== Source records

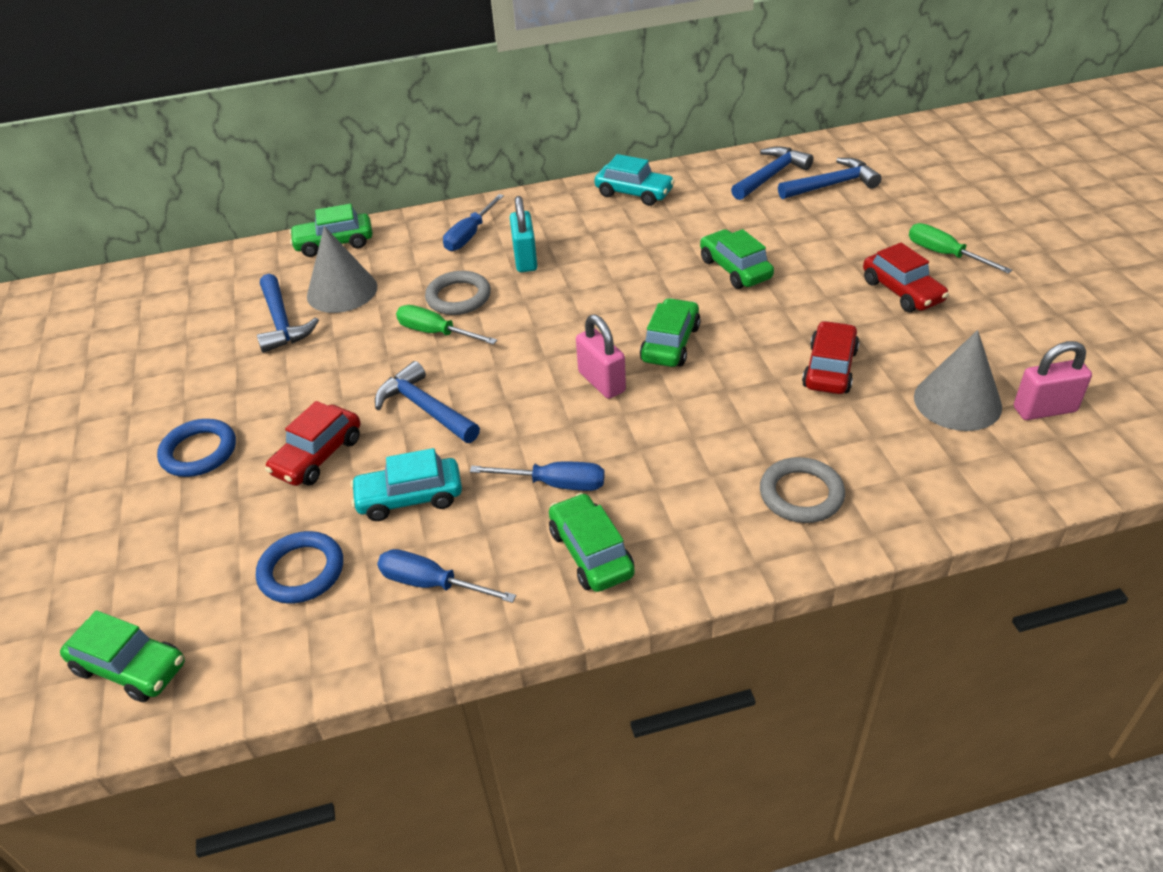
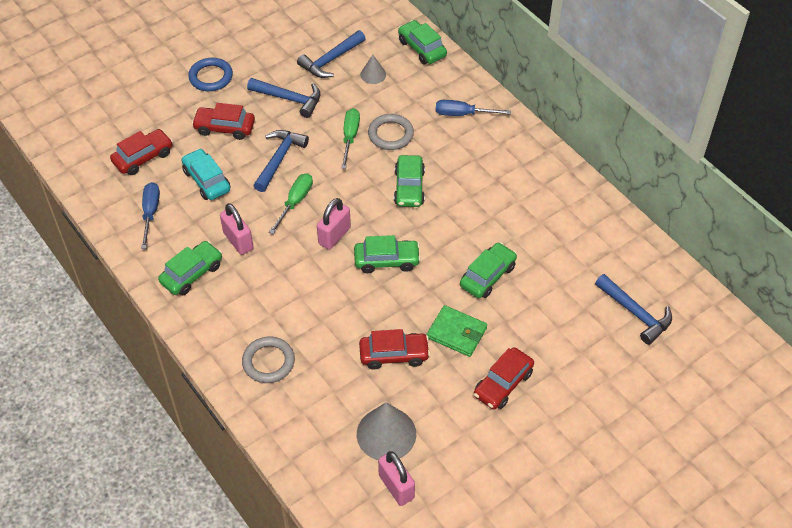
camera: 65 degrees right, 10 degrees up
green car [60,610,185,702] -> green car moved to [394,155,425,207]
blue ring [256,531,343,604] -> red car [110,129,173,175]
grey cone [307,226,377,313] -> grey cone [360,55,386,84], size x0.54
blue screwdriver [470,461,605,491] -> pink padlock [220,203,253,255]
turquoise padlock [510,196,537,272] -> none
turquoise car [594,154,675,206] -> none
blue hammer [731,146,813,200] -> blue hammer moved to [247,78,320,118]
green screwdriver [909,223,1012,274] -> green screwdriver moved to [269,173,313,234]
none -> green wallet [427,305,487,357]

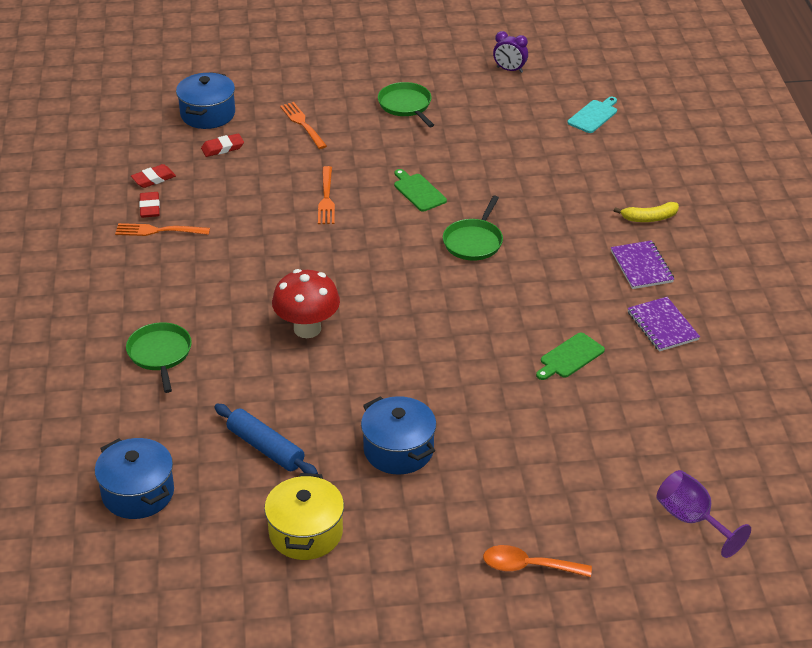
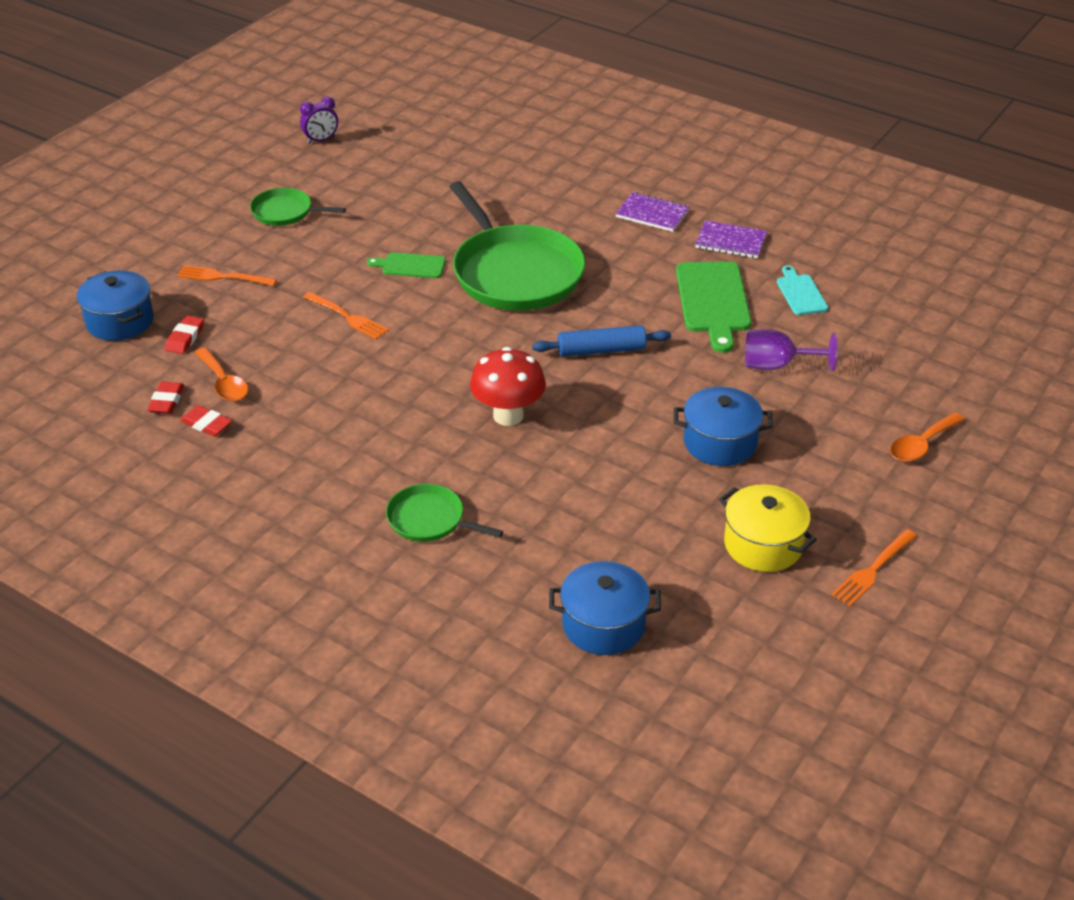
camera: 50 degrees left, 0 degrees up
orange fork [115,223,210,236] -> orange fork moved to [832,529,917,606]
blue rolling pin [214,404,318,474] -> blue rolling pin moved to [532,325,671,357]
green pan [443,196,503,261] -> green pan [449,181,586,311], size x2.05
green cutting board [536,333,605,380] -> green cutting board [676,261,751,353], size x1.80
turquoise cutting board [567,97,617,133] -> turquoise cutting board moved to [777,265,828,315]
yellow banana [614,202,679,222] -> none
purple goblet [657,470,751,558] -> purple goblet moved to [745,329,837,371]
none -> orange spoon [195,347,248,401]

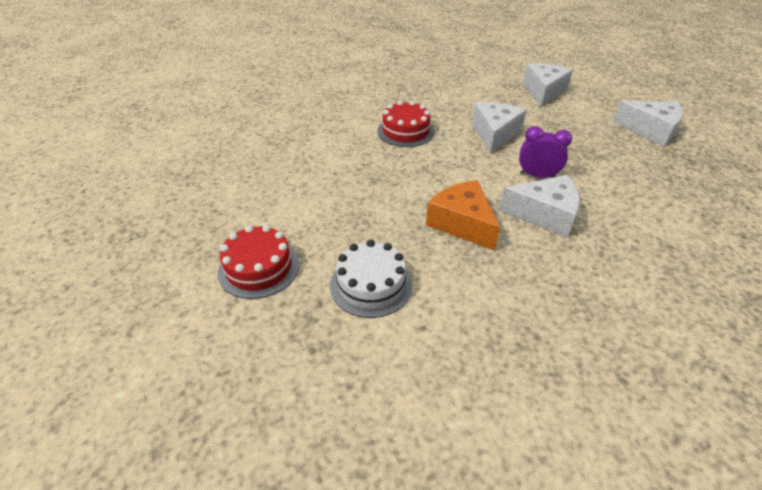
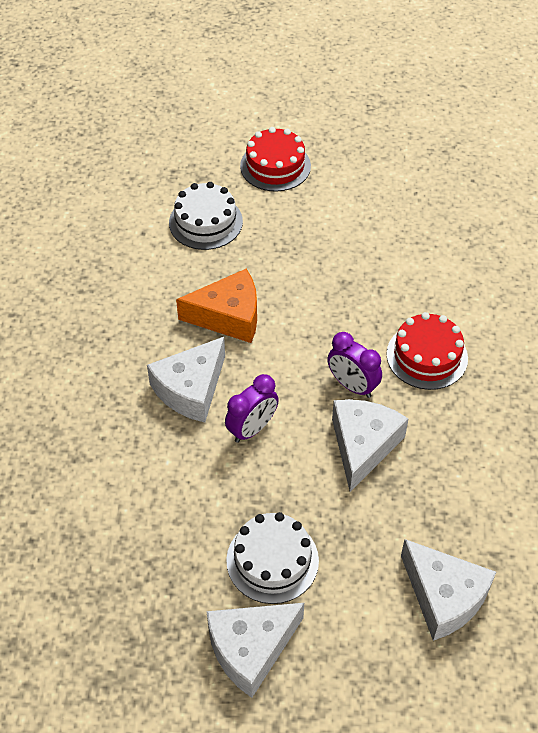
camera: 120 degrees right, 10 degrees up
white cheese [472,102,527,154] -> white cheese turned 120 degrees counterclockwise [332,399,409,492]
none -> white cake [226,512,319,604]
none -> purple clock [327,332,382,398]

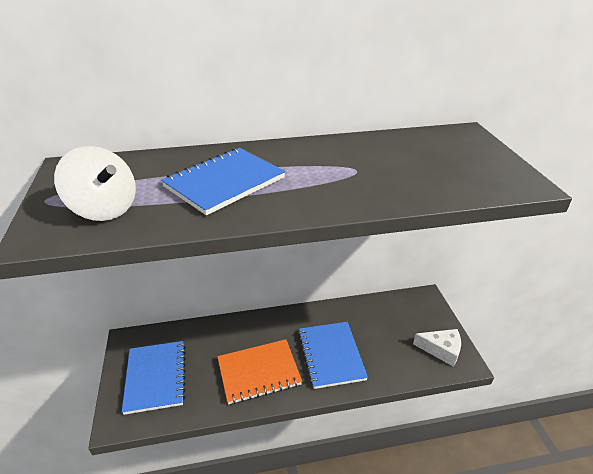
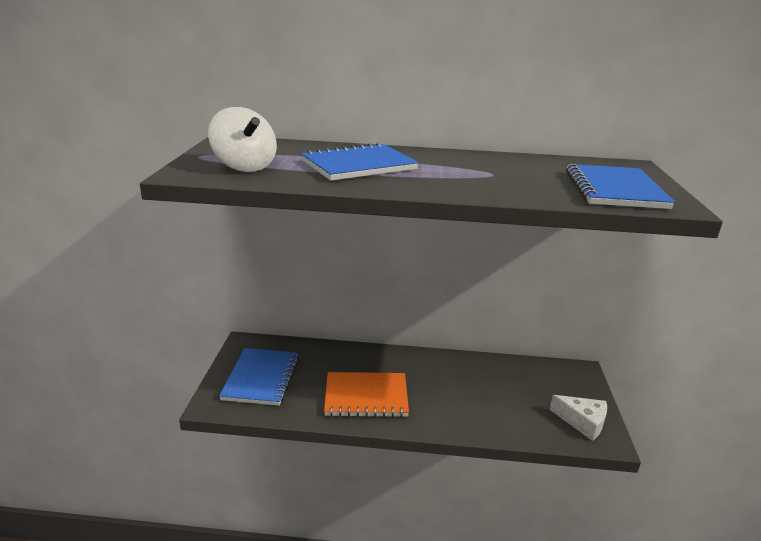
camera: 15 degrees right, 10 degrees down
blue notebook [298,322,368,389] -> blue notebook moved to [566,164,675,209]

====

• _Task description_: Please repeat the records above word for word, and do not include the pictures.

• _Answer to this problem_:
camera: 65 degrees right, 10 degrees up
green car [60,610,185,702] -> green car moved to [394,155,425,207]
blue ring [256,531,343,604] -> red car [110,129,173,175]
grey cone [307,226,377,313] -> grey cone [360,55,386,84], size x0.54
blue screwdriver [470,461,605,491] -> pink padlock [220,203,253,255]
turquoise padlock [510,196,537,272] -> none
turquoise car [594,154,675,206] -> none
blue hammer [731,146,813,200] -> blue hammer moved to [247,78,320,118]
green screwdriver [909,223,1012,274] -> green screwdriver moved to [269,173,313,234]
none -> green wallet [427,305,487,357]

camera: 50 degrees left, 0 degrees up
orange fork [115,223,210,236] -> orange fork moved to [832,529,917,606]
blue rolling pin [214,404,318,474] -> blue rolling pin moved to [532,325,671,357]
green pan [443,196,503,261] -> green pan [449,181,586,311], size x2.05
green cutting board [536,333,605,380] -> green cutting board [676,261,751,353], size x1.80
turquoise cutting board [567,97,617,133] -> turquoise cutting board moved to [777,265,828,315]
yellow banana [614,202,679,222] -> none
purple goblet [657,470,751,558] -> purple goblet moved to [745,329,837,371]
none -> orange spoon [195,347,248,401]

camera: 120 degrees right, 10 degrees up
white cheese [472,102,527,154] -> white cheese turned 120 degrees counterclockwise [332,399,409,492]
none -> white cake [226,512,319,604]
none -> purple clock [327,332,382,398]

camera: 15 degrees right, 10 degrees down
blue notebook [298,322,368,389] -> blue notebook moved to [566,164,675,209]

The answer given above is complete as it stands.